Collection entries:
===============

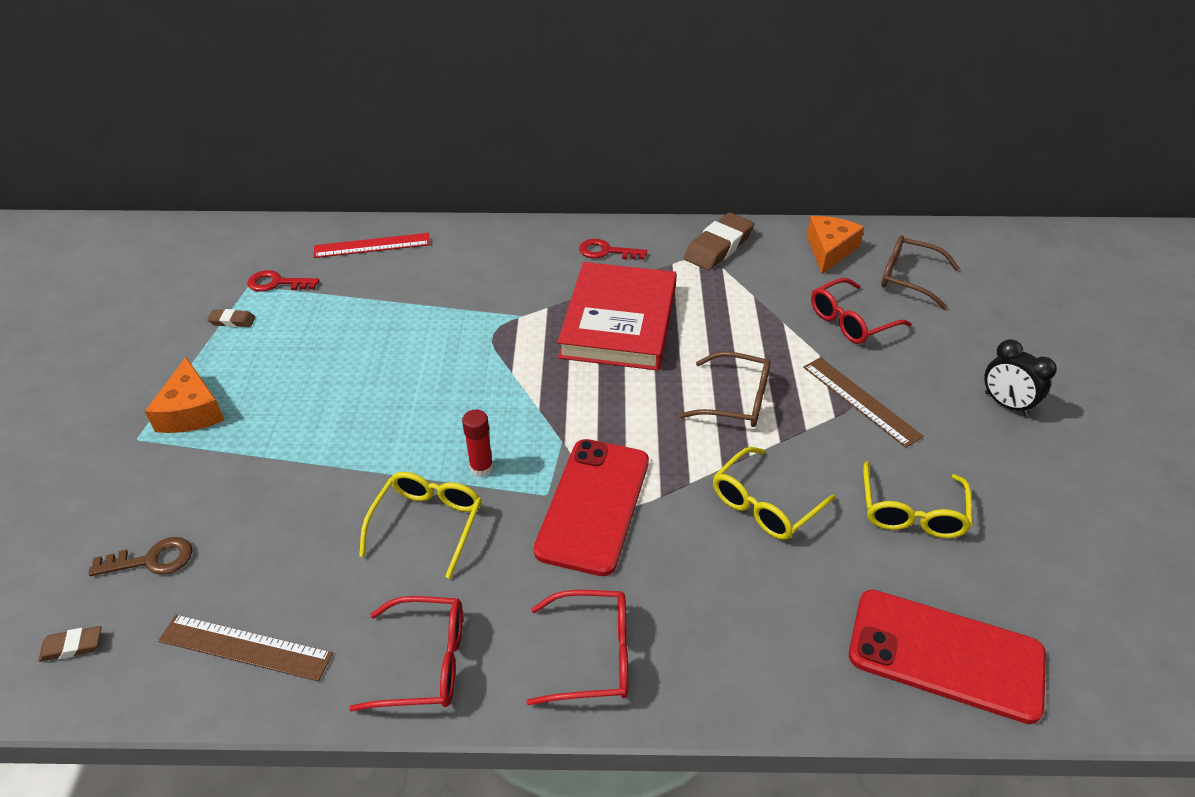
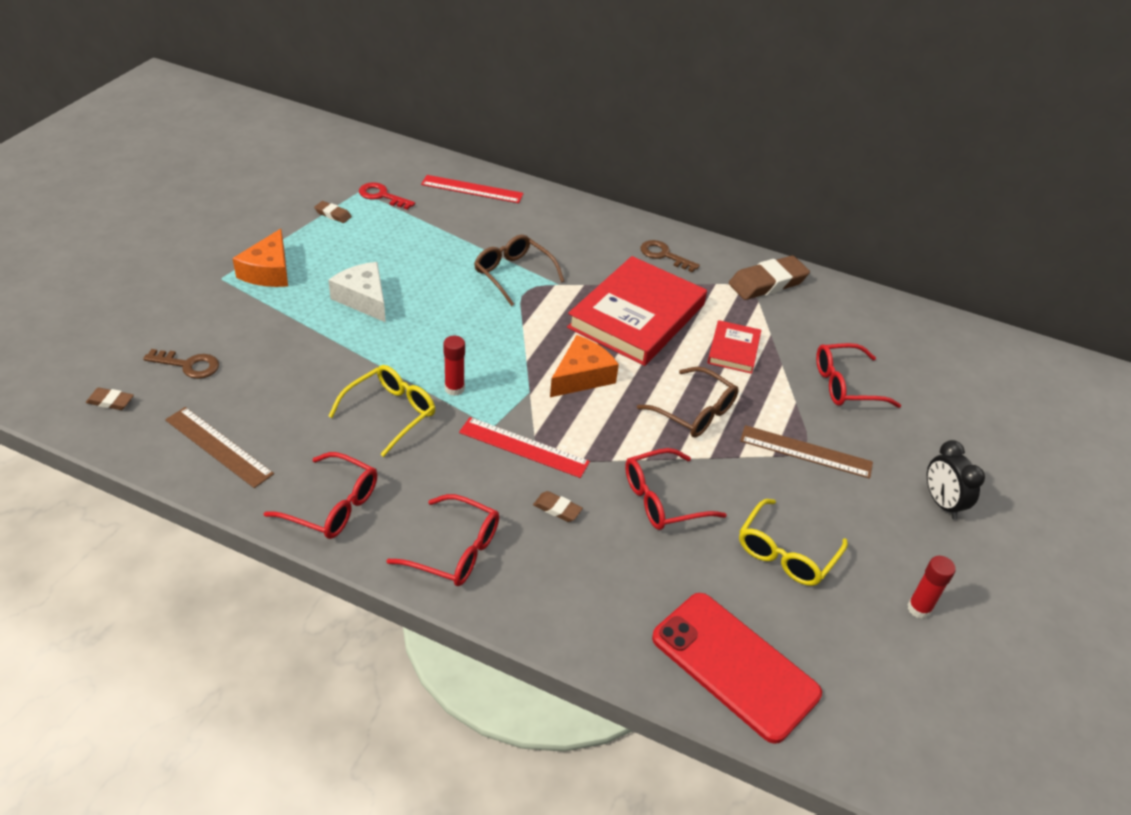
camera: 20 degrees right, 0 degrees up
(321, 404) = (363, 299): none -> white cheese
(593, 505) = (523, 447): red phone -> red ruler
(606, 251) = (664, 255): red key -> brown key
(669, 560) = (557, 509): none -> brown eraser
(730, 323) = (733, 350): none -> red book
(765, 504) = (664, 499): yellow glasses -> red glasses
(829, 250) = (870, 319): orange cheese -> orange cheese (582, 376)
(860, 401) = (806, 452): brown ruler -> brown ruler turned 60 degrees counterclockwise
(909, 278) = (930, 368): brown glasses -> brown glasses (514, 275)
(1059, 517) = (919, 608): none -> red glue stick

===============

§ PROMPT: Copy all of the data word for word, and keep the pictures out of it.

§ EXPECTED ANSWER:
camera: 20 degrees right, 0 degrees up
(321, 404) = (363, 299): none -> white cheese
(593, 505) = (523, 447): red phone -> red ruler
(606, 251) = (664, 255): red key -> brown key
(669, 560) = (557, 509): none -> brown eraser
(730, 323) = (733, 350): none -> red book
(765, 504) = (664, 499): yellow glasses -> red glasses
(829, 250) = (870, 319): orange cheese -> orange cheese (582, 376)
(860, 401) = (806, 452): brown ruler -> brown ruler turned 60 degrees counterclockwise
(909, 278) = (930, 368): brown glasses -> brown glasses (514, 275)
(1059, 517) = (919, 608): none -> red glue stick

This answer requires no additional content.